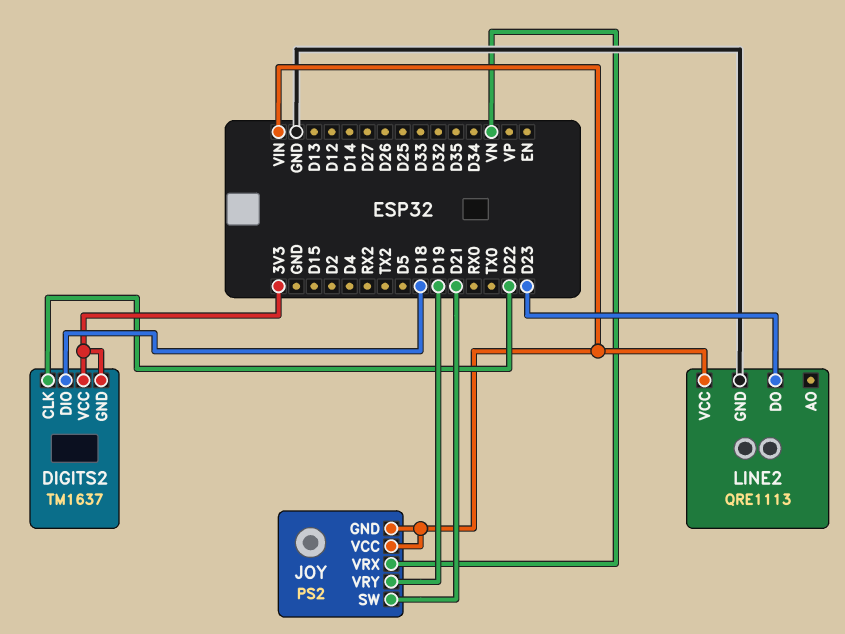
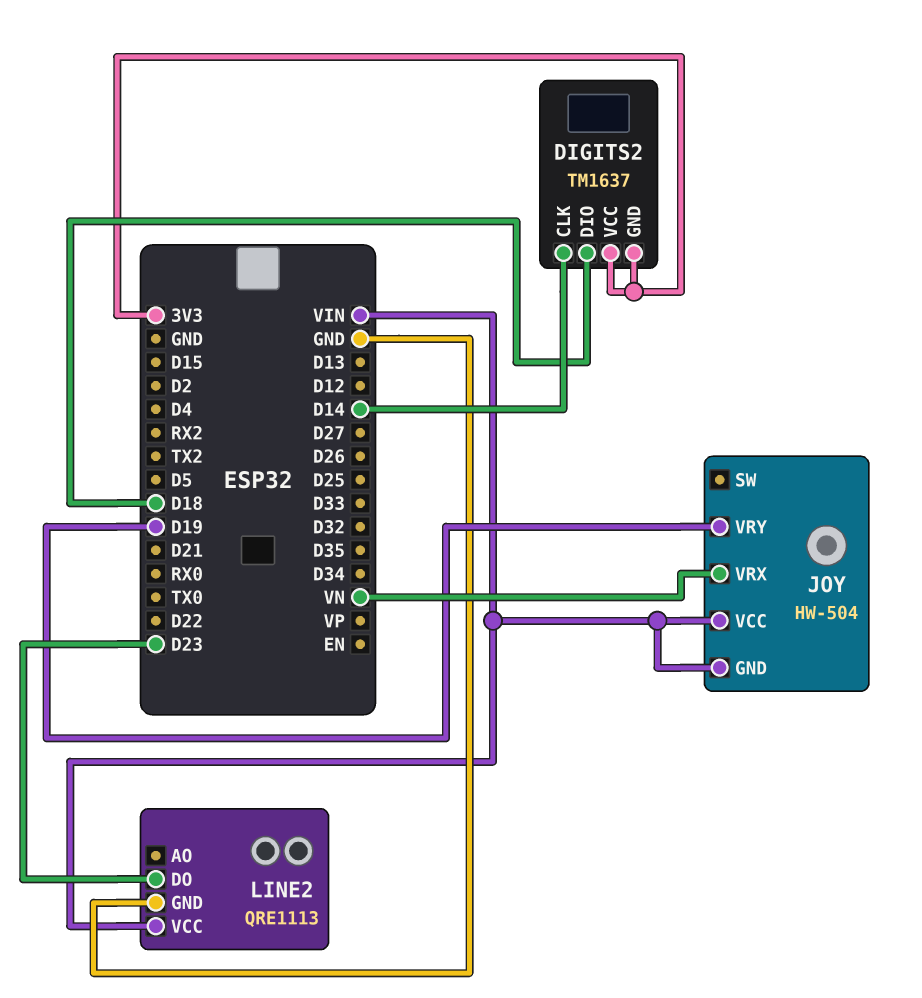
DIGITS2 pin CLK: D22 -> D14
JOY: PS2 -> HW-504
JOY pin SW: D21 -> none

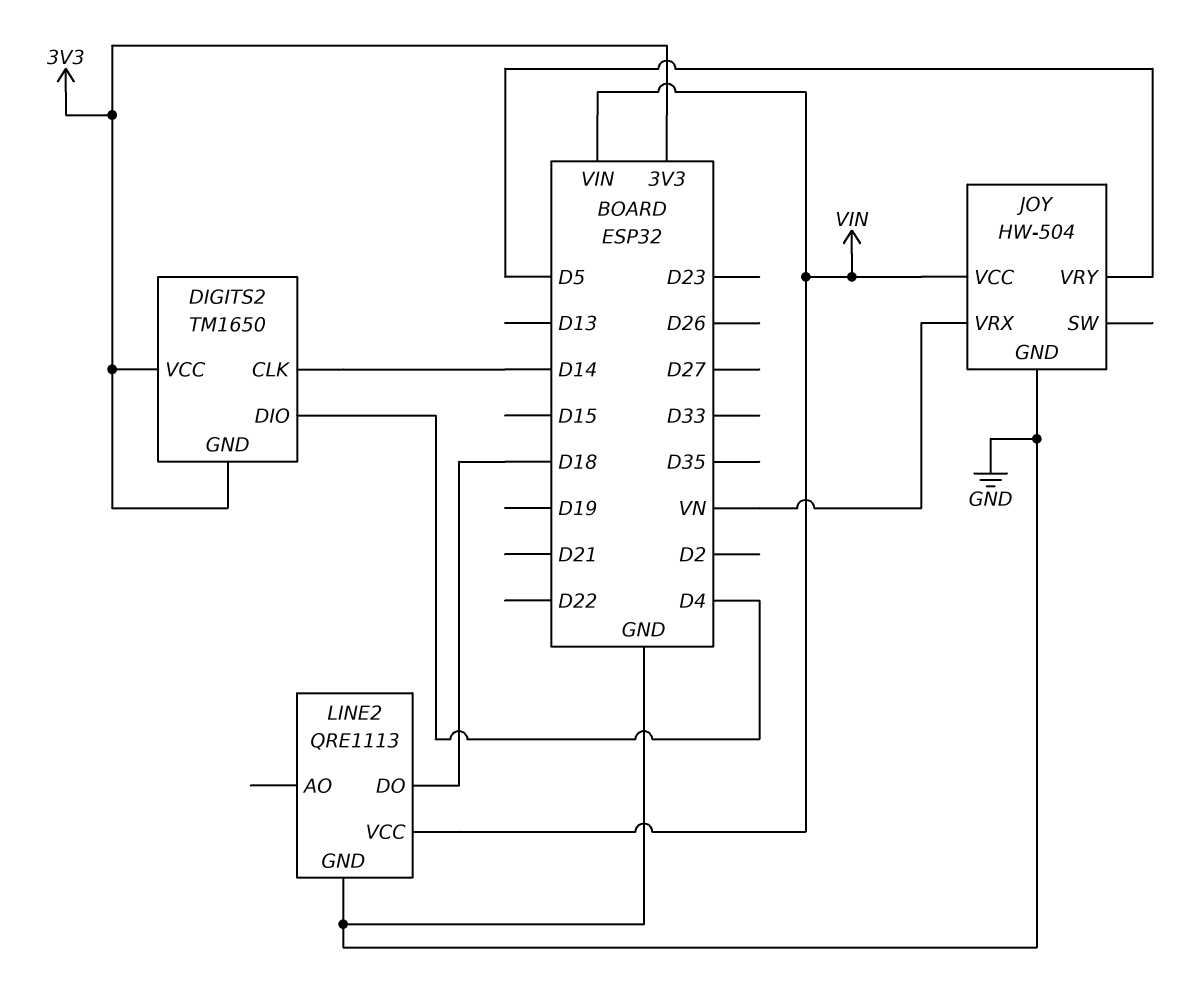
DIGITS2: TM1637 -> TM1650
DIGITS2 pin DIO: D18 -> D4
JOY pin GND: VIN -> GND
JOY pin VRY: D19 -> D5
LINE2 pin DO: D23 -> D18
• • •
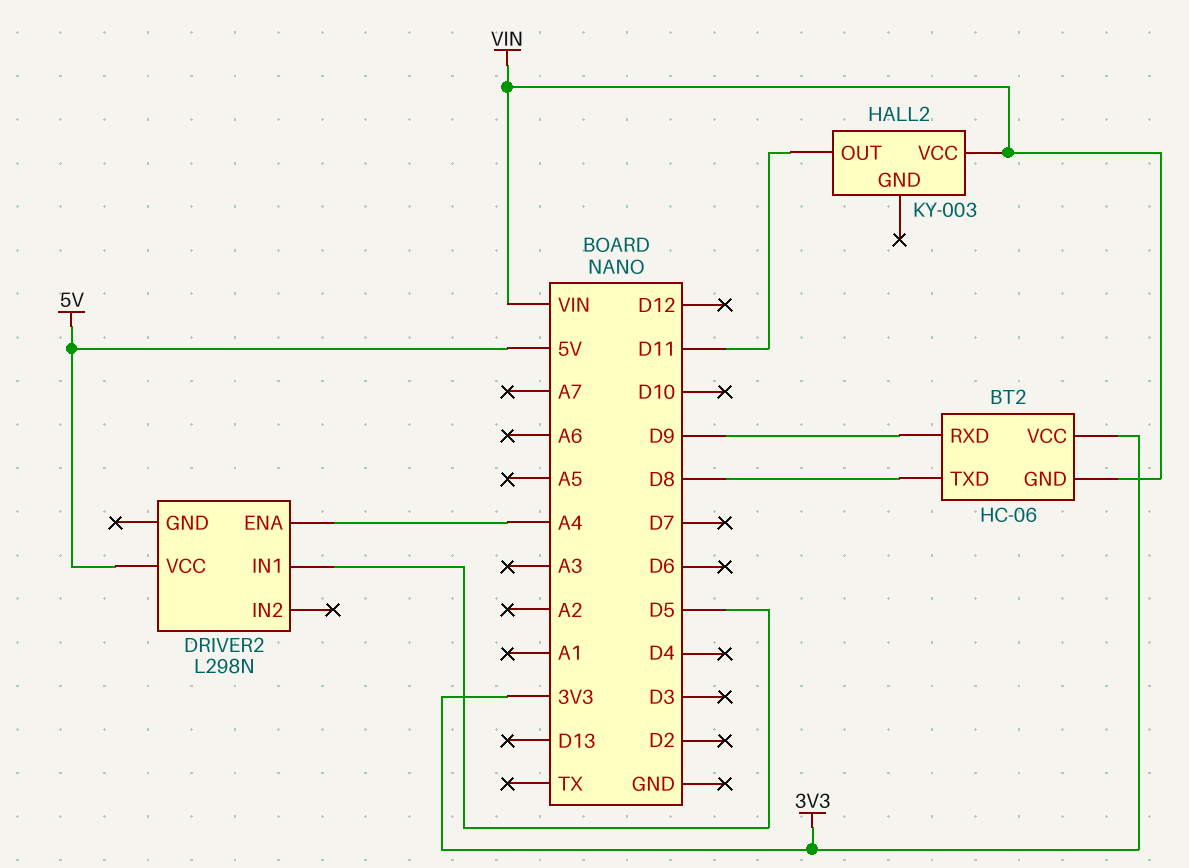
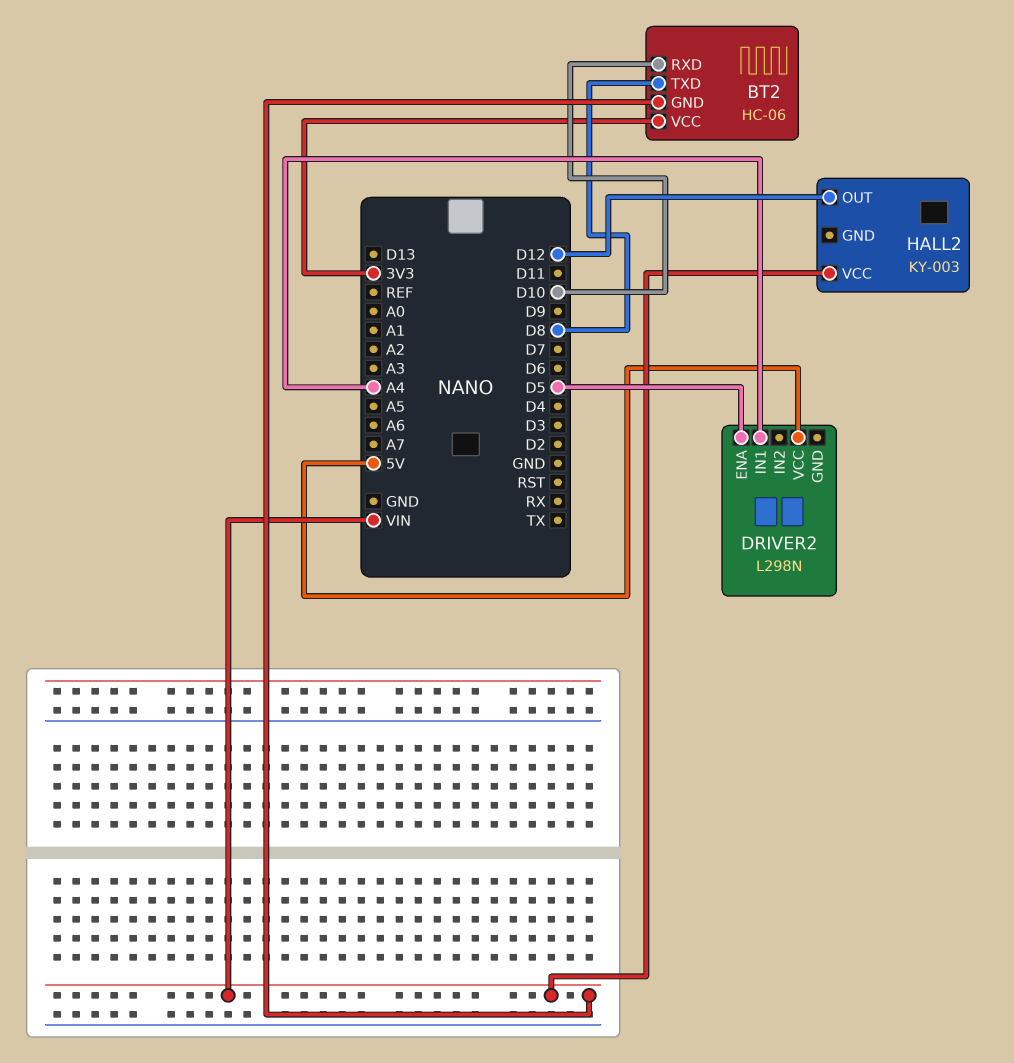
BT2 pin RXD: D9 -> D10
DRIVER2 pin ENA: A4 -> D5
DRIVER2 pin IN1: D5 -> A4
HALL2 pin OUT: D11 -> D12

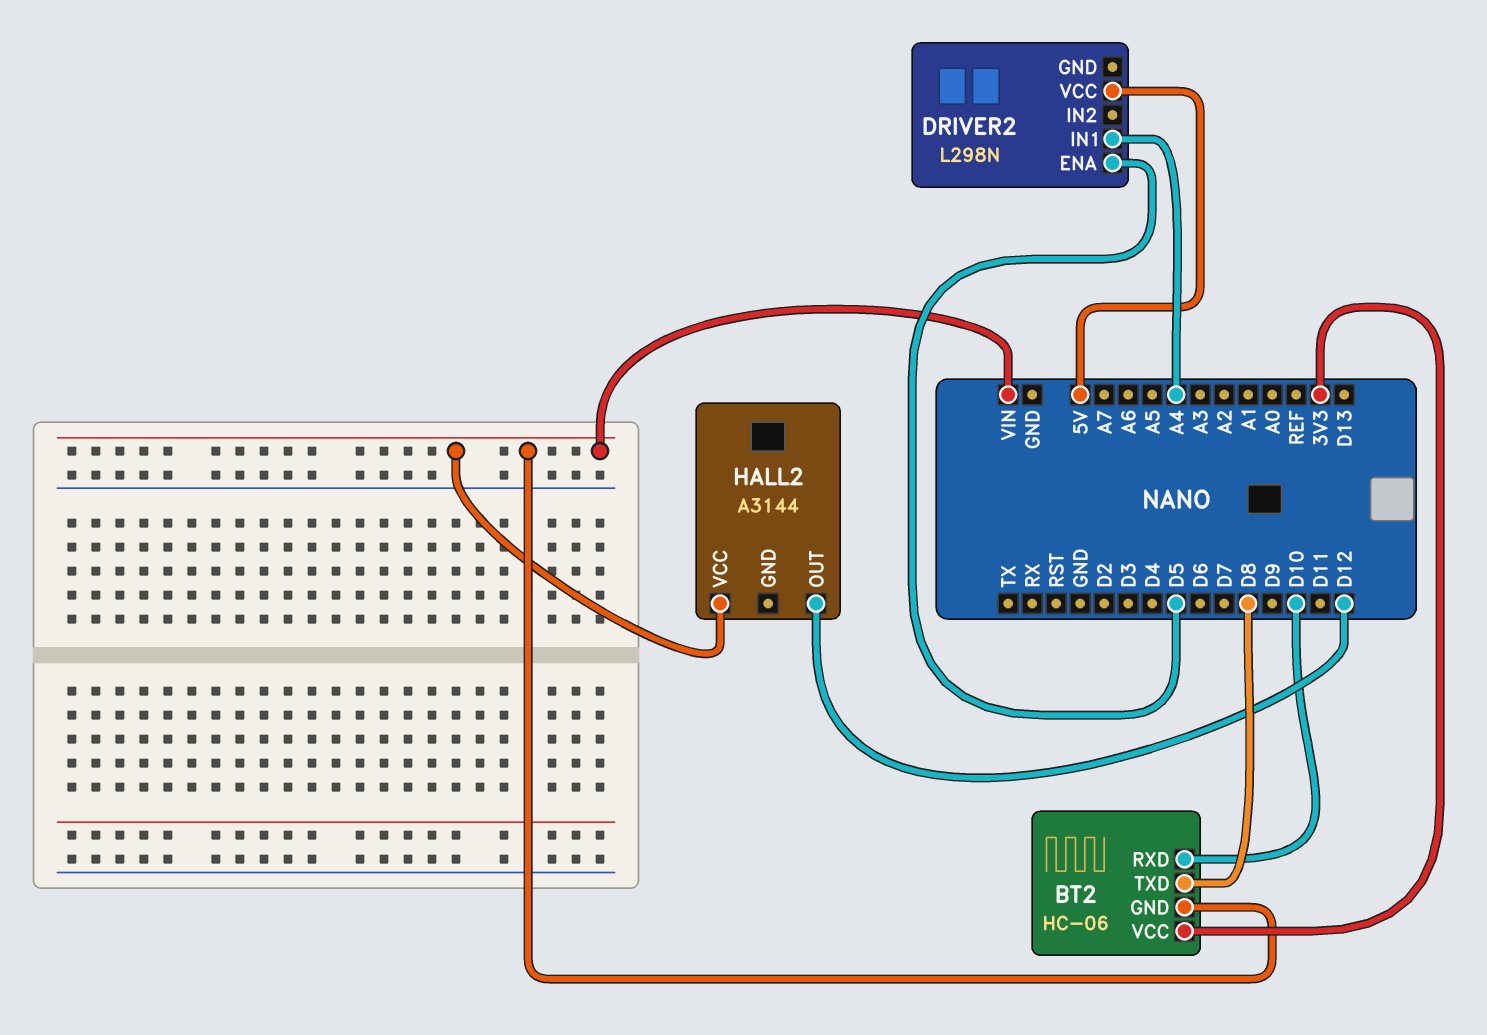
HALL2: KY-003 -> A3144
• • •
| WHAT IS REQUIRED |
Out of the records above, please copy exactly the lines from the line with "DRIVER2 pin IN1: D5 -> A4" up to and including the line with "HALL2: KY-003 -> A3144", minus the pictures.

| EXERCISE ANSWER |
DRIVER2 pin IN1: D5 -> A4
HALL2 pin OUT: D11 -> D12

HALL2: KY-003 -> A3144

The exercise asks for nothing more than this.